Copy out the data so that nothing differs from the original.

● ● ●

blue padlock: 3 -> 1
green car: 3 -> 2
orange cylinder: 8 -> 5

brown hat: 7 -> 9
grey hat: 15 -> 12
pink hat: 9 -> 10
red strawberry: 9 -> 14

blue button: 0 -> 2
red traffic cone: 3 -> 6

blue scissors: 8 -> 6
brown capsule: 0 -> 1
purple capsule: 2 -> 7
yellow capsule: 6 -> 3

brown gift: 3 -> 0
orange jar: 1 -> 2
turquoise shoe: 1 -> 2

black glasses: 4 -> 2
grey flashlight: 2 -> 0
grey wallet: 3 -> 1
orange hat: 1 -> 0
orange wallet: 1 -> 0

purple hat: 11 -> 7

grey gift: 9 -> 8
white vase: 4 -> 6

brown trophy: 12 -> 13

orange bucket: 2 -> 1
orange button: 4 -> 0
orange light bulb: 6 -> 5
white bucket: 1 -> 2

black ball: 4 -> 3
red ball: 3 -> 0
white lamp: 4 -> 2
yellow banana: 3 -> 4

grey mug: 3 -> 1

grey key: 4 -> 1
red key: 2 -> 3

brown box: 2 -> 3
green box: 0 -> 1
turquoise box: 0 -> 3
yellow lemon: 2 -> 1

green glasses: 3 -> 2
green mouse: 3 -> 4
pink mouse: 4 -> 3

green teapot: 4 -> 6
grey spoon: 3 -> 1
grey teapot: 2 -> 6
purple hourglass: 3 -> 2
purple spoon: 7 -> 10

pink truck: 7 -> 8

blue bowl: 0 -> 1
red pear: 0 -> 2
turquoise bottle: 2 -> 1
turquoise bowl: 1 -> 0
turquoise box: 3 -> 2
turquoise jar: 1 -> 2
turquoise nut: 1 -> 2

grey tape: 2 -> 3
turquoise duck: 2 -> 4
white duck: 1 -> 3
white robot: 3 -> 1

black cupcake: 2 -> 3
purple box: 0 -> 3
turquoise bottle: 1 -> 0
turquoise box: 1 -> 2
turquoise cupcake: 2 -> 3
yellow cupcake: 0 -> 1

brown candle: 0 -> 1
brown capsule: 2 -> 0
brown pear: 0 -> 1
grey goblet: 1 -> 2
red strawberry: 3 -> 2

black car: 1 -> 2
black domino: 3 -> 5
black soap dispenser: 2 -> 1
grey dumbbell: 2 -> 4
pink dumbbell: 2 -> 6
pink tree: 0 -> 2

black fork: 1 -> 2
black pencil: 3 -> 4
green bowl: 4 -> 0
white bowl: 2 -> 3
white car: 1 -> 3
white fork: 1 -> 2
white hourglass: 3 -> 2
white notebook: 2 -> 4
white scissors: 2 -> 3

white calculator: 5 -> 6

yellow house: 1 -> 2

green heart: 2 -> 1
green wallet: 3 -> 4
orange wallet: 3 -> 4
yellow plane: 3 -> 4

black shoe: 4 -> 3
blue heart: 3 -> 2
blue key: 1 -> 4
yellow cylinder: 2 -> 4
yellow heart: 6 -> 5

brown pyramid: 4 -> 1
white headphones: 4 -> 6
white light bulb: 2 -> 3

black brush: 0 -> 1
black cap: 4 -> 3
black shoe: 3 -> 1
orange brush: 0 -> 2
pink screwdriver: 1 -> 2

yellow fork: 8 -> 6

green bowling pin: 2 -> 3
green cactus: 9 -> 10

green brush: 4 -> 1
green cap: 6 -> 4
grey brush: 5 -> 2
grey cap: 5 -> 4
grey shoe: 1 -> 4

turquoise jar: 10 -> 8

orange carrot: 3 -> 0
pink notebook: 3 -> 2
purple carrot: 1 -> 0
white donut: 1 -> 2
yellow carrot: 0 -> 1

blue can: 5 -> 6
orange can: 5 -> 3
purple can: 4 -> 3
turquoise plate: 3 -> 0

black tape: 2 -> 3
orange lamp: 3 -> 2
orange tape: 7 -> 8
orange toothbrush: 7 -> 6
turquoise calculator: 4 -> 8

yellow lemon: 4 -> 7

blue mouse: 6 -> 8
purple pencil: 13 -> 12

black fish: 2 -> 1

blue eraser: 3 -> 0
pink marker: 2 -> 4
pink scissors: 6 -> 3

● ● ●

> _Response to this task_
blue padlock: 3 -> 1
green car: 3 -> 2
orange cylinder: 8 -> 5

brown hat: 7 -> 9
grey hat: 15 -> 12
pink hat: 9 -> 10
red strawberry: 9 -> 14

blue button: 0 -> 2
red traffic cone: 3 -> 6

blue scissors: 8 -> 6
brown capsule: 0 -> 1
purple capsule: 2 -> 7
yellow capsule: 6 -> 3

brown gift: 3 -> 0
orange jar: 1 -> 2
turquoise shoe: 1 -> 2

black glasses: 4 -> 2
grey flashlight: 2 -> 0
grey wallet: 3 -> 1
orange hat: 1 -> 0
orange wallet: 1 -> 0

purple hat: 11 -> 7

grey gift: 9 -> 8
white vase: 4 -> 6

brown trophy: 12 -> 13

orange bucket: 2 -> 1
orange button: 4 -> 0
orange light bulb: 6 -> 5
white bucket: 1 -> 2

black ball: 4 -> 3
red ball: 3 -> 0
white lamp: 4 -> 2
yellow banana: 3 -> 4

grey mug: 3 -> 1

grey key: 4 -> 1
red key: 2 -> 3

brown box: 2 -> 3
green box: 0 -> 1
turquoise box: 0 -> 3
yellow lemon: 2 -> 1

green glasses: 3 -> 2
green mouse: 3 -> 4
pink mouse: 4 -> 3

green teapot: 4 -> 6
grey spoon: 3 -> 1
grey teapot: 2 -> 6
purple hourglass: 3 -> 2
purple spoon: 7 -> 10

pink truck: 7 -> 8

blue bowl: 0 -> 1
red pear: 0 -> 2
turquoise bottle: 2 -> 1
turquoise bowl: 1 -> 0
turquoise box: 3 -> 2
turquoise jar: 1 -> 2
turquoise nut: 1 -> 2

grey tape: 2 -> 3
turquoise duck: 2 -> 4
white duck: 1 -> 3
white robot: 3 -> 1

black cupcake: 2 -> 3
purple box: 0 -> 3
turquoise bottle: 1 -> 0
turquoise box: 1 -> 2
turquoise cupcake: 2 -> 3
yellow cupcake: 0 -> 1

brown candle: 0 -> 1
brown capsule: 2 -> 0
brown pear: 0 -> 1
grey goblet: 1 -> 2
red strawberry: 3 -> 2

black car: 1 -> 2
black domino: 3 -> 5
black soap dispenser: 2 -> 1
grey dumbbell: 2 -> 4
pink dumbbell: 2 -> 6
pink tree: 0 -> 2

black fork: 1 -> 2
black pencil: 3 -> 4
green bowl: 4 -> 0
white bowl: 2 -> 3
white car: 1 -> 3
white fork: 1 -> 2
white hourglass: 3 -> 2
white notebook: 2 -> 4
white scissors: 2 -> 3

white calculator: 5 -> 6

yellow house: 1 -> 2

green heart: 2 -> 1
green wallet: 3 -> 4
orange wallet: 3 -> 4
yellow plane: 3 -> 4

black shoe: 4 -> 3
blue heart: 3 -> 2
blue key: 1 -> 4
yellow cylinder: 2 -> 4
yellow heart: 6 -> 5

brown pyramid: 4 -> 1
white headphones: 4 -> 6
white light bulb: 2 -> 3

black brush: 0 -> 1
black cap: 4 -> 3
black shoe: 3 -> 1
orange brush: 0 -> 2
pink screwdriver: 1 -> 2

yellow fork: 8 -> 6

green bowling pin: 2 -> 3
green cactus: 9 -> 10

green brush: 4 -> 1
green cap: 6 -> 4
grey brush: 5 -> 2
grey cap: 5 -> 4
grey shoe: 1 -> 4

turquoise jar: 10 -> 8

orange carrot: 3 -> 0
pink notebook: 3 -> 2
purple carrot: 1 -> 0
white donut: 1 -> 2
yellow carrot: 0 -> 1

blue can: 5 -> 6
orange can: 5 -> 3
purple can: 4 -> 3
turquoise plate: 3 -> 0

black tape: 2 -> 3
orange lamp: 3 -> 2
orange tape: 7 -> 8
orange toothbrush: 7 -> 6
turquoise calculator: 4 -> 8

yellow lemon: 4 -> 7

blue mouse: 6 -> 8
purple pencil: 13 -> 12

black fish: 2 -> 1

blue eraser: 3 -> 0
pink marker: 2 -> 4
pink scissors: 6 -> 3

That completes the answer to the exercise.